◆ Task to complete
Instruction for the entries that follow: retype exactly the lines from the line with "yellow triangle at" to the line with "purple triangle at", both included, and omit all others.

◆ Supplied records
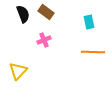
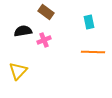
black semicircle: moved 17 px down; rotated 78 degrees counterclockwise
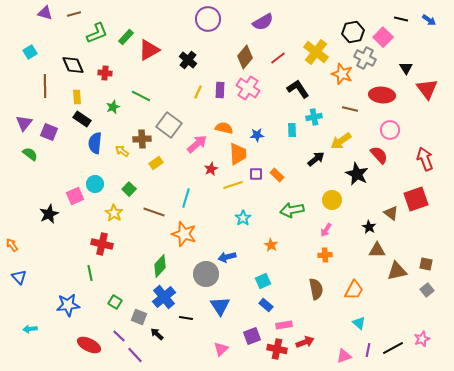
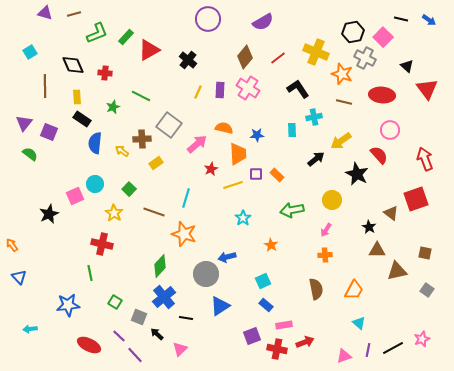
yellow cross at (316, 52): rotated 15 degrees counterclockwise
black triangle at (406, 68): moved 1 px right, 2 px up; rotated 16 degrees counterclockwise
brown line at (350, 109): moved 6 px left, 7 px up
brown square at (426, 264): moved 1 px left, 11 px up
gray square at (427, 290): rotated 16 degrees counterclockwise
blue triangle at (220, 306): rotated 30 degrees clockwise
pink triangle at (221, 349): moved 41 px left
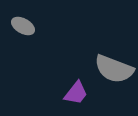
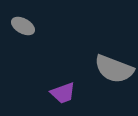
purple trapezoid: moved 13 px left; rotated 32 degrees clockwise
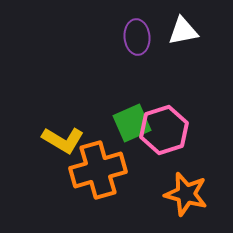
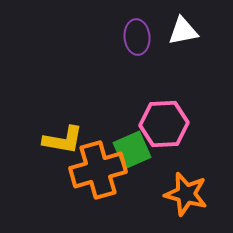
green square: moved 27 px down
pink hexagon: moved 6 px up; rotated 15 degrees clockwise
yellow L-shape: rotated 21 degrees counterclockwise
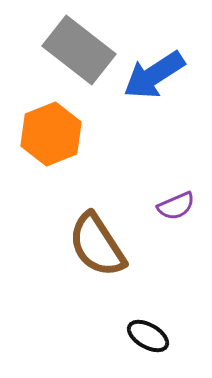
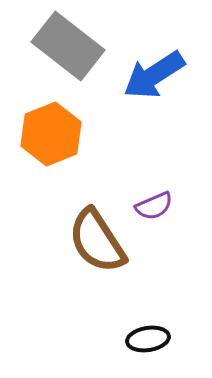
gray rectangle: moved 11 px left, 4 px up
purple semicircle: moved 22 px left
brown semicircle: moved 4 px up
black ellipse: moved 3 px down; rotated 39 degrees counterclockwise
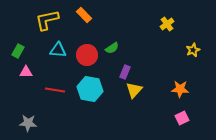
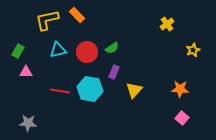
orange rectangle: moved 7 px left
cyan triangle: rotated 18 degrees counterclockwise
red circle: moved 3 px up
purple rectangle: moved 11 px left
red line: moved 5 px right, 1 px down
pink square: rotated 24 degrees counterclockwise
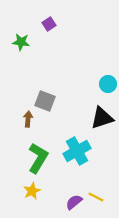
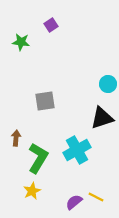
purple square: moved 2 px right, 1 px down
gray square: rotated 30 degrees counterclockwise
brown arrow: moved 12 px left, 19 px down
cyan cross: moved 1 px up
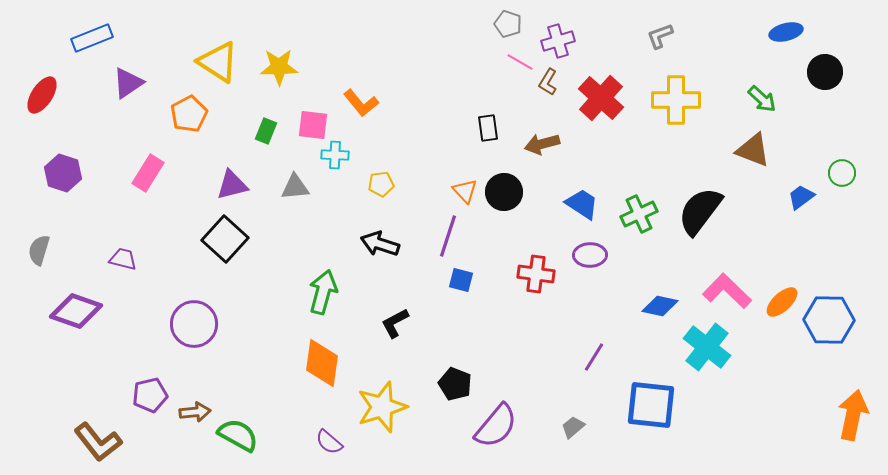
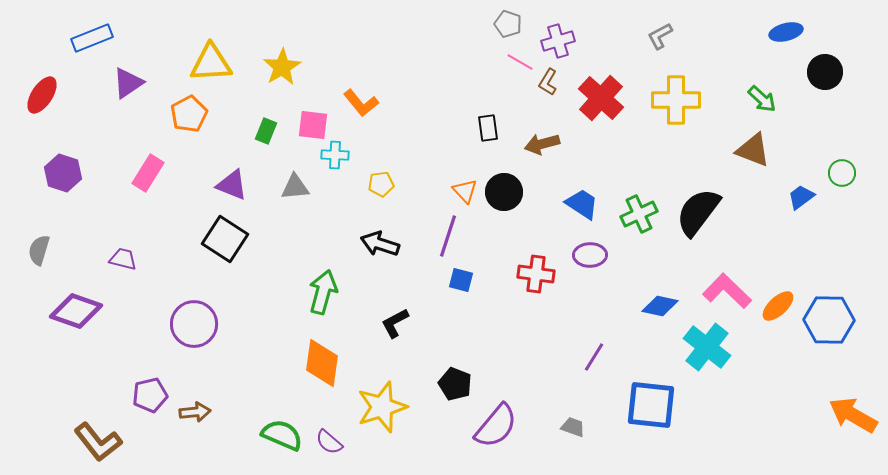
gray L-shape at (660, 36): rotated 8 degrees counterclockwise
yellow triangle at (218, 62): moved 7 px left, 1 px down; rotated 36 degrees counterclockwise
yellow star at (279, 67): moved 3 px right; rotated 30 degrees counterclockwise
purple triangle at (232, 185): rotated 36 degrees clockwise
black semicircle at (700, 211): moved 2 px left, 1 px down
black square at (225, 239): rotated 9 degrees counterclockwise
orange ellipse at (782, 302): moved 4 px left, 4 px down
orange arrow at (853, 415): rotated 72 degrees counterclockwise
gray trapezoid at (573, 427): rotated 60 degrees clockwise
green semicircle at (238, 435): moved 44 px right; rotated 6 degrees counterclockwise
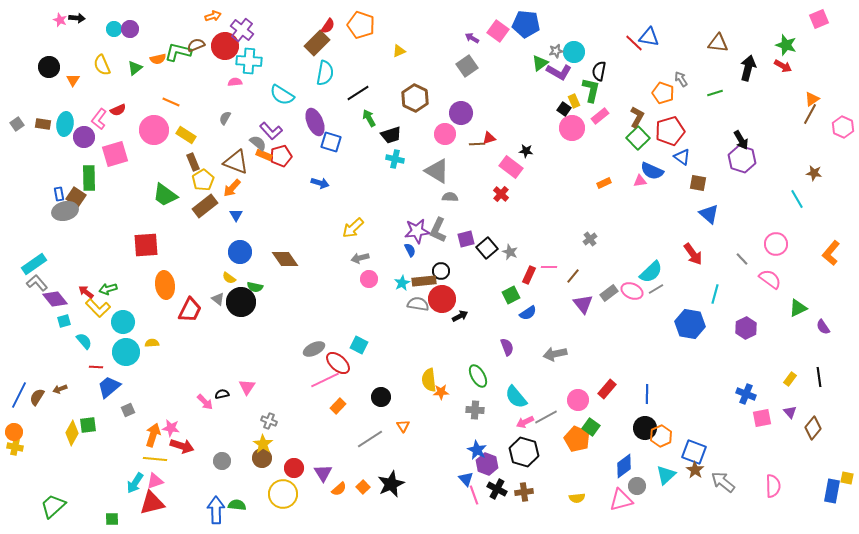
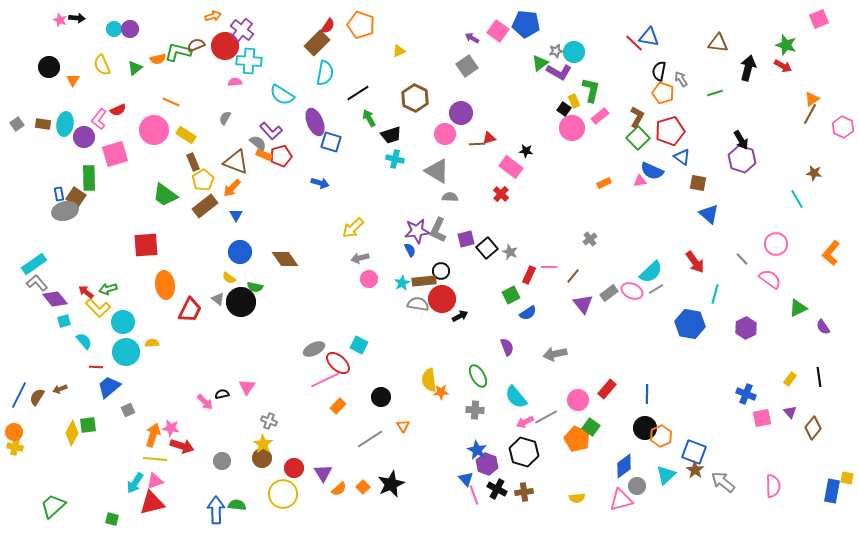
black semicircle at (599, 71): moved 60 px right
red arrow at (693, 254): moved 2 px right, 8 px down
green square at (112, 519): rotated 16 degrees clockwise
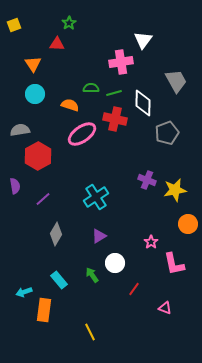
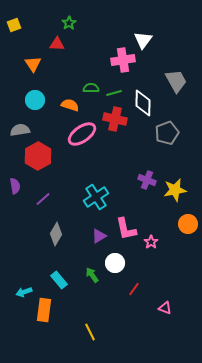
pink cross: moved 2 px right, 2 px up
cyan circle: moved 6 px down
pink L-shape: moved 48 px left, 35 px up
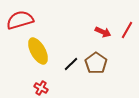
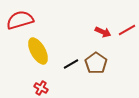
red line: rotated 30 degrees clockwise
black line: rotated 14 degrees clockwise
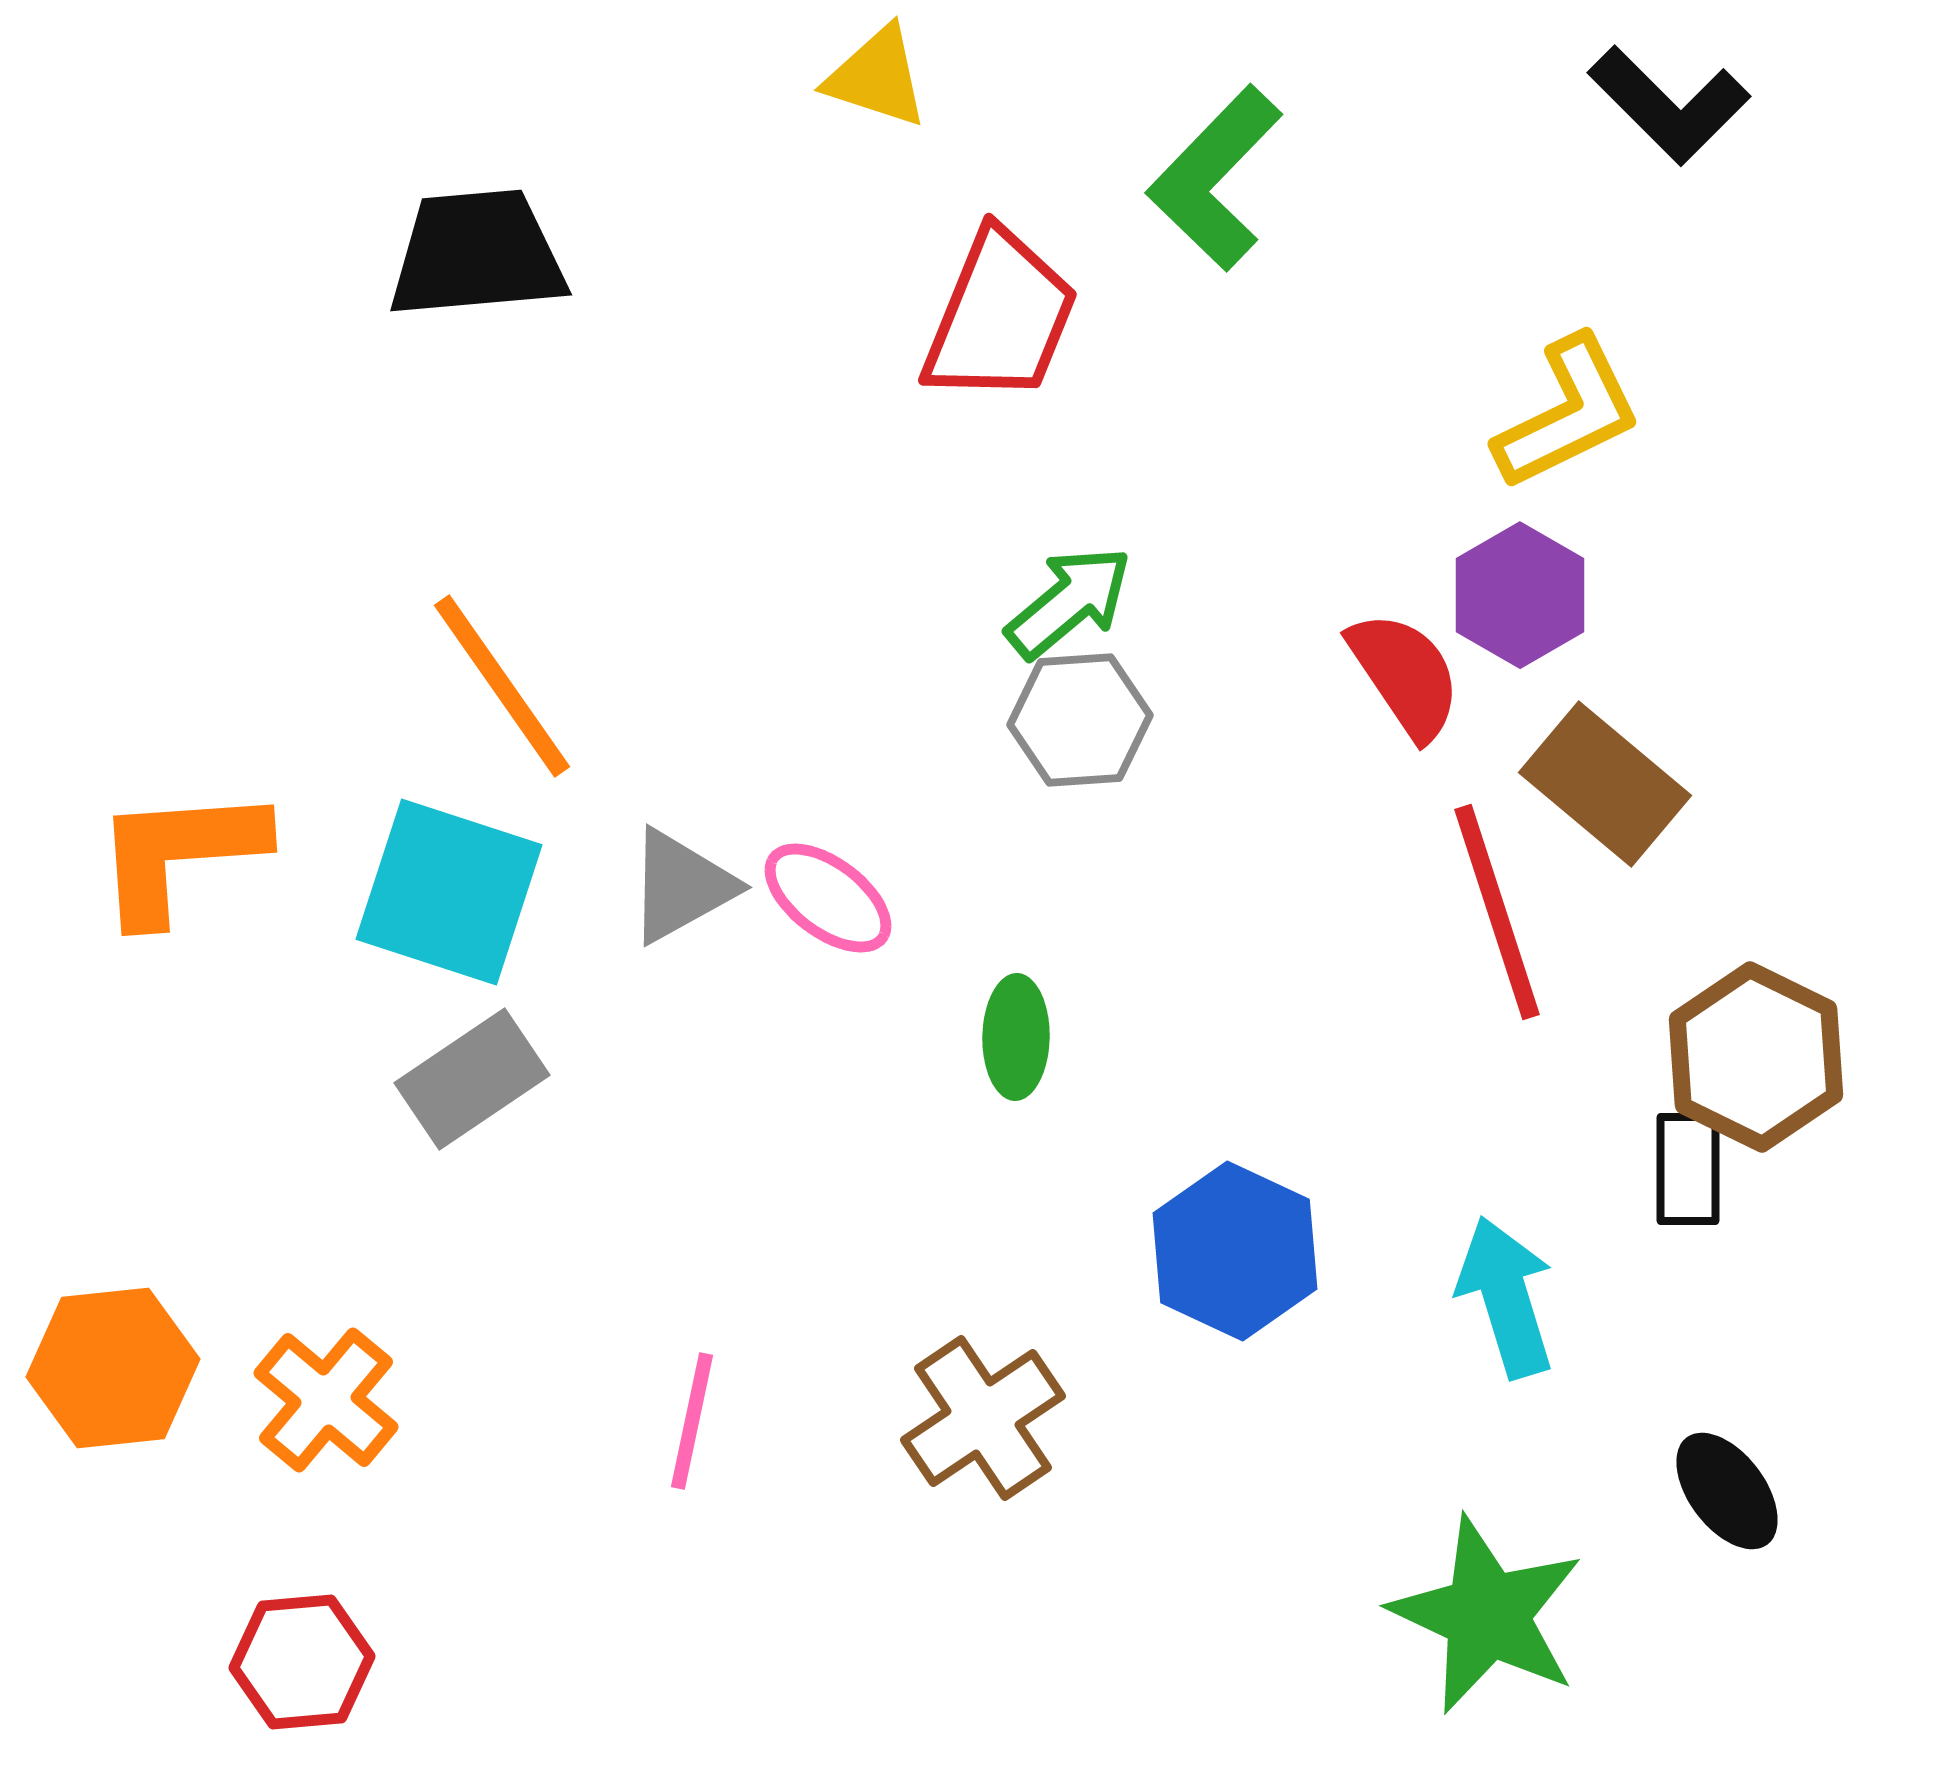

◆ Result of this exercise
yellow triangle at (218, 62): moved 7 px left, 1 px down; rotated 36 degrees counterclockwise
yellow star at (279, 67): moved 3 px right; rotated 30 degrees counterclockwise
purple triangle at (232, 185): rotated 36 degrees clockwise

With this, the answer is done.